DIRECTIONS FOR THIS TASK: Given the material below, repeat exactly the lines from the one containing "brown brush [183,26,214,104]" through the final line, and nothing else.

Top of TASK MATERIAL

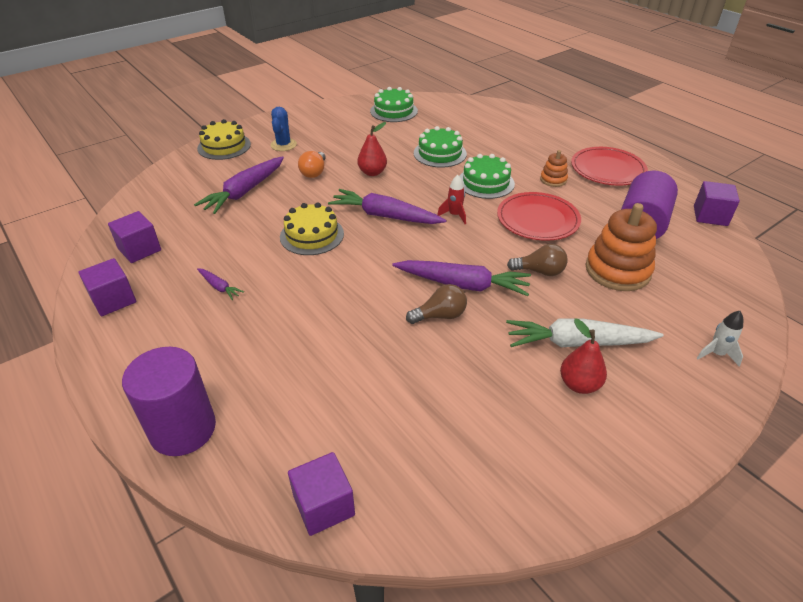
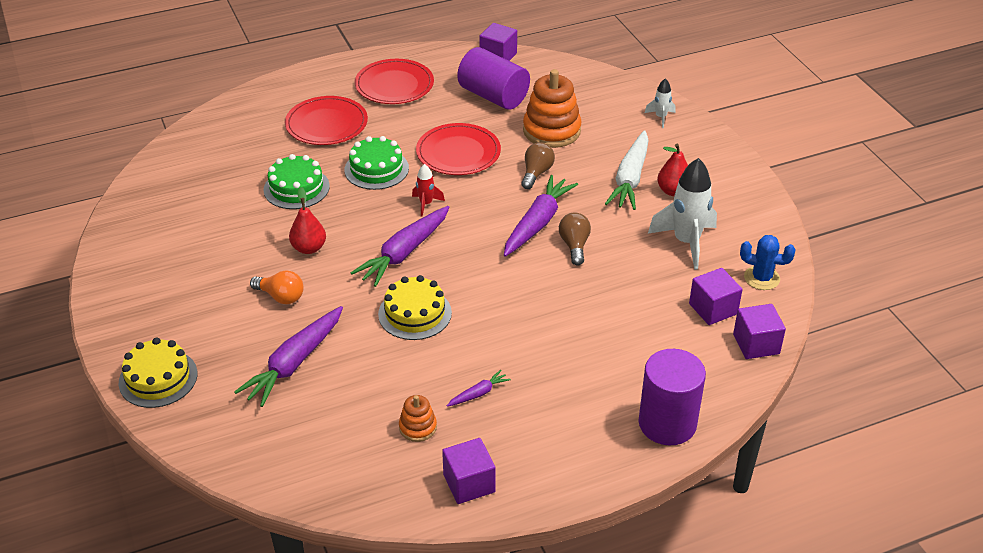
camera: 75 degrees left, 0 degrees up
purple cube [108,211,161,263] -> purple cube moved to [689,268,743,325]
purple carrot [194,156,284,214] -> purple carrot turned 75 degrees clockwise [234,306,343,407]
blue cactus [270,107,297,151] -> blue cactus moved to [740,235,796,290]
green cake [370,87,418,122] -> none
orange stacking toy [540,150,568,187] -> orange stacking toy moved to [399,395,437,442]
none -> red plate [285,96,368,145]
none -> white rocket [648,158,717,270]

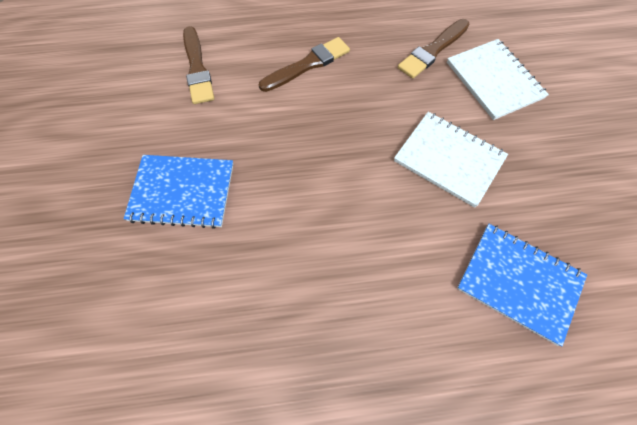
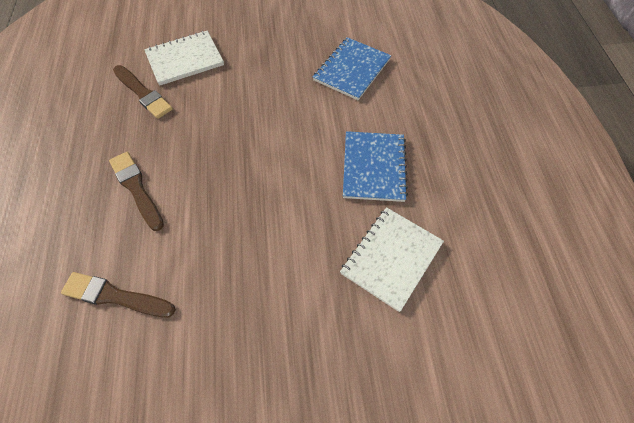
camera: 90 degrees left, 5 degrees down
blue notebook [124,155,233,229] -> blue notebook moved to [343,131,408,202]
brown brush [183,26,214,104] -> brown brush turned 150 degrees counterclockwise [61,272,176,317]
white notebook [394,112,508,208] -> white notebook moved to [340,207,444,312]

Bottom of TASK MATERIAL

EXERCISE ANSWER:
brown brush [183,26,214,104] -> brown brush turned 150 degrees counterclockwise [61,272,176,317]
white notebook [394,112,508,208] -> white notebook moved to [340,207,444,312]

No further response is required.